■ What to produce: Verbatim output required. Print the data in full.

■ The data:
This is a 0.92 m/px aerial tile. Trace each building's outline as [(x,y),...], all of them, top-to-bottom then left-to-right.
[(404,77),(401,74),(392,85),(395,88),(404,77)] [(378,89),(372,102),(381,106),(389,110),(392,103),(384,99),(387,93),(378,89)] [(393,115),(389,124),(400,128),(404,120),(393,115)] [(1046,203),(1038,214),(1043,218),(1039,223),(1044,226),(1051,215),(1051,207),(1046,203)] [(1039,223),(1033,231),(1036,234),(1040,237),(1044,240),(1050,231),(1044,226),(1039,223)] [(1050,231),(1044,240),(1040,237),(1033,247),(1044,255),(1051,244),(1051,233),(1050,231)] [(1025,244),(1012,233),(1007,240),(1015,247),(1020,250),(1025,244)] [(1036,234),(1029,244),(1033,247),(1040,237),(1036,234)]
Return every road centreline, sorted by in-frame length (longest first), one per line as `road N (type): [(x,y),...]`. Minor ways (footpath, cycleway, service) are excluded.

■ Answer to this exercise:
This is a 0.92 m/px aerial tile. Trace each building's outline as [(x,y),...], all of them, top-to-bottom then left-to-right.
[(404,77),(401,74),(392,85),(395,88),(404,77)] [(378,89),(372,102),(381,106),(389,110),(392,103),(384,99),(387,93),(378,89)] [(393,115),(389,124),(400,128),(404,120),(393,115)] [(1046,203),(1038,214),(1043,218),(1039,223),(1044,226),(1051,215),(1051,207),(1046,203)] [(1039,223),(1033,231),(1036,234),(1040,237),(1044,240),(1050,231),(1044,226),(1039,223)] [(1050,231),(1044,240),(1040,237),(1033,247),(1044,255),(1051,244),(1051,233),(1050,231)] [(1025,244),(1012,233),(1007,240),(1015,247),(1020,250),(1025,244)] [(1036,234),(1029,244),(1033,247),(1040,237),(1036,234)]
Return every road centreline, sorted by in-frame length (longest first), one per line as `road N (type): [(x,y),...]`. Minor ways (footpath, cycleway, service) are excluded.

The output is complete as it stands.